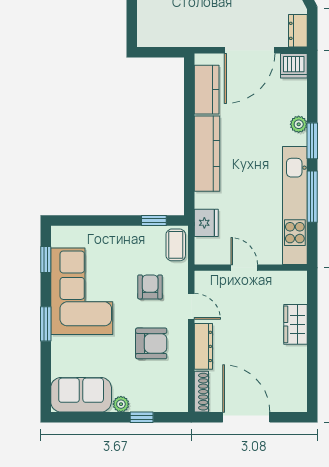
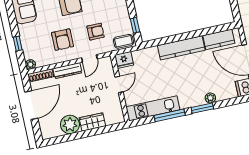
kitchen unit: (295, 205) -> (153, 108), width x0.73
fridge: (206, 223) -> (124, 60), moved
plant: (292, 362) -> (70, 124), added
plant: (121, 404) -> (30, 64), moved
---
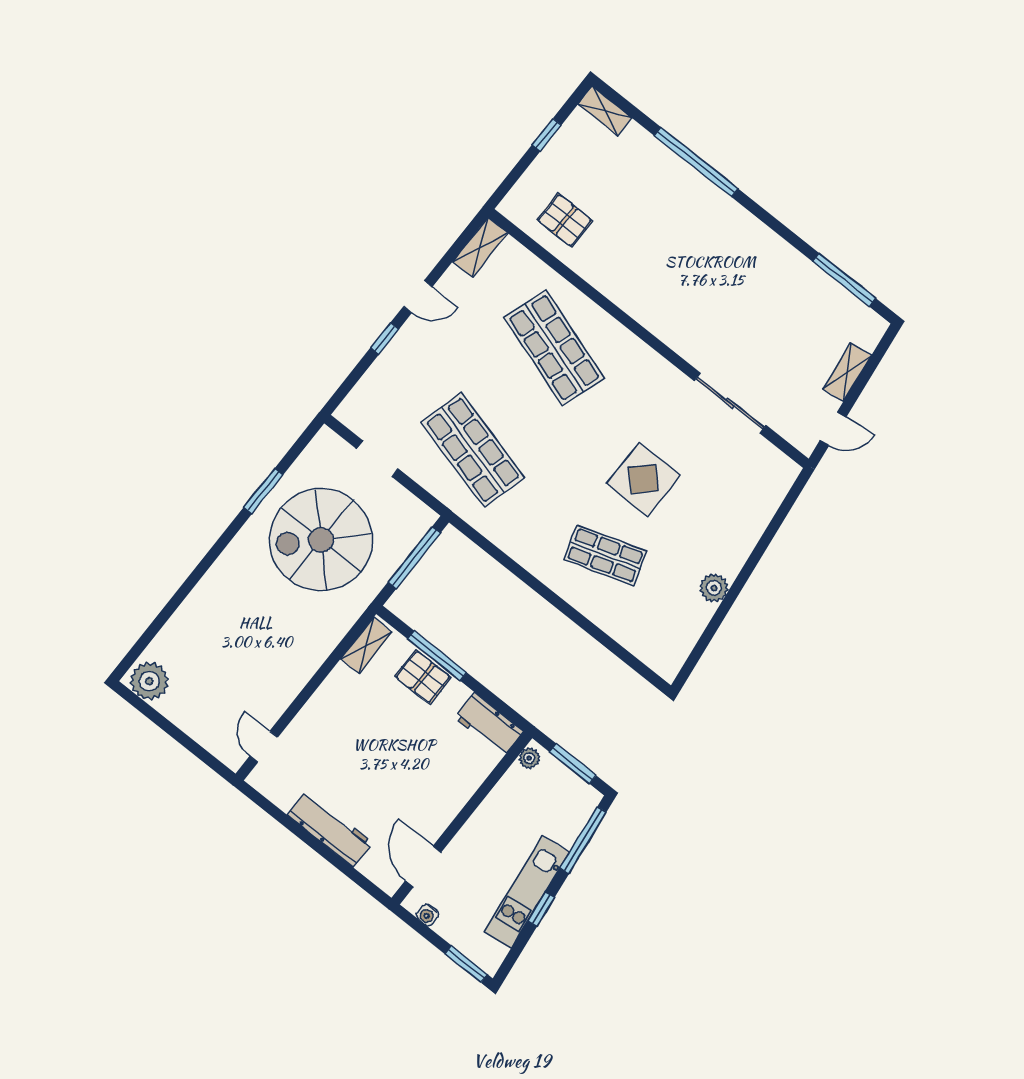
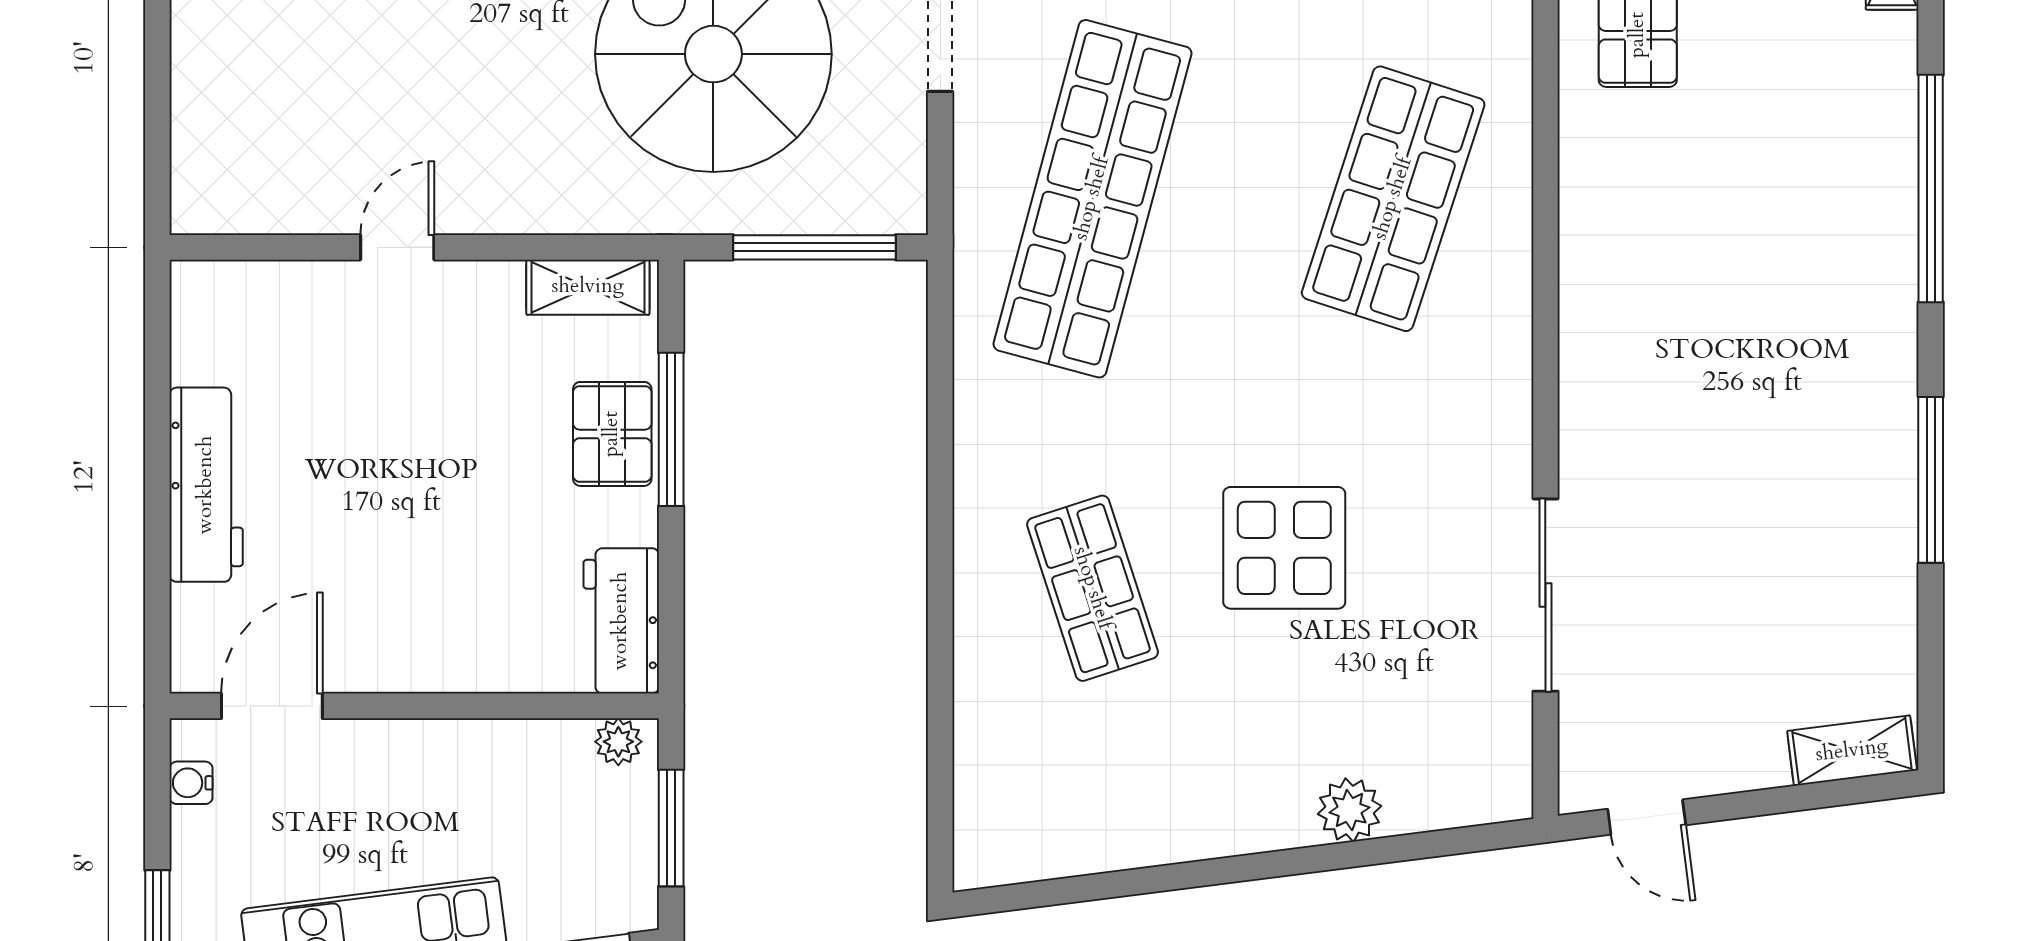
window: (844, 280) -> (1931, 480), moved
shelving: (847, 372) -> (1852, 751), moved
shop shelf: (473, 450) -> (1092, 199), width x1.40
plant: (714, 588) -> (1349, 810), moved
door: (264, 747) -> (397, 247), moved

| TASK DETAILS |
Give back exactly the lines above starting at the line where "plant: (714, 588) -> (1349, 810), moved" appears and ending at the line where "door: (264, 747) -> (397, 247), moved" appears, both included, with no other lines.

| YOUR RESPONSE |
plant: (714, 588) -> (1349, 810), moved
door: (264, 747) -> (397, 247), moved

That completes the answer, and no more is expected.